Work order
From the line that includes "KEYS3 pin K1: TX2 -> D35" to the last line of the records, inclusive, repeat each line exactly.

Available data
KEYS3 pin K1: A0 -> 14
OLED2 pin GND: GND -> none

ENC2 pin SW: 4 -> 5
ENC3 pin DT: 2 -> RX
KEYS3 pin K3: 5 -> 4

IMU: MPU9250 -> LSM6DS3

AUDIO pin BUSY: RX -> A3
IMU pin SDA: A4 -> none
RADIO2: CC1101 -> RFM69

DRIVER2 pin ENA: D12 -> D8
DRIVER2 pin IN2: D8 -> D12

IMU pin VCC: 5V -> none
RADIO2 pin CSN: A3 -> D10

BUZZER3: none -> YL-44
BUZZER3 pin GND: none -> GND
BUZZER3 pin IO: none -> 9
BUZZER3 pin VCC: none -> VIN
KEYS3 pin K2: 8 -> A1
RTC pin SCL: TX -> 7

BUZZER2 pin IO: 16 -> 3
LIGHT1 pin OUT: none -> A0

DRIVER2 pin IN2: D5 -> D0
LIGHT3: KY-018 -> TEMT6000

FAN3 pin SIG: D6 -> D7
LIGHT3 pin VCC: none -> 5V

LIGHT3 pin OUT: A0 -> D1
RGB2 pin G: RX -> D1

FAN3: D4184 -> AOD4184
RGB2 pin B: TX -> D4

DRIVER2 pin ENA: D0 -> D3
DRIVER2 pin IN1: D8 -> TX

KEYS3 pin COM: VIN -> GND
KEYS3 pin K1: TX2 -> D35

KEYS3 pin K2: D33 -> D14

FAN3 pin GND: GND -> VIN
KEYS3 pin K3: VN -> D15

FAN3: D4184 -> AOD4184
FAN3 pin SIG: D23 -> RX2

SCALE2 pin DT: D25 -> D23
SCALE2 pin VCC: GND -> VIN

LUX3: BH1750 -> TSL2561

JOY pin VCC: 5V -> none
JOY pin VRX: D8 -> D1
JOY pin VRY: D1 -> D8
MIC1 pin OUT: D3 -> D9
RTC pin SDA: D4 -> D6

Exercise output
KEYS3 pin K1: TX2 -> D35

KEYS3 pin K2: D33 -> D14

FAN3 pin GND: GND -> VIN
KEYS3 pin K3: VN -> D15

FAN3: D4184 -> AOD4184
FAN3 pin SIG: D23 -> RX2

SCALE2 pin DT: D25 -> D23
SCALE2 pin VCC: GND -> VIN

LUX3: BH1750 -> TSL2561

JOY pin VCC: 5V -> none
JOY pin VRX: D8 -> D1
JOY pin VRY: D1 -> D8
MIC1 pin OUT: D3 -> D9
RTC pin SDA: D4 -> D6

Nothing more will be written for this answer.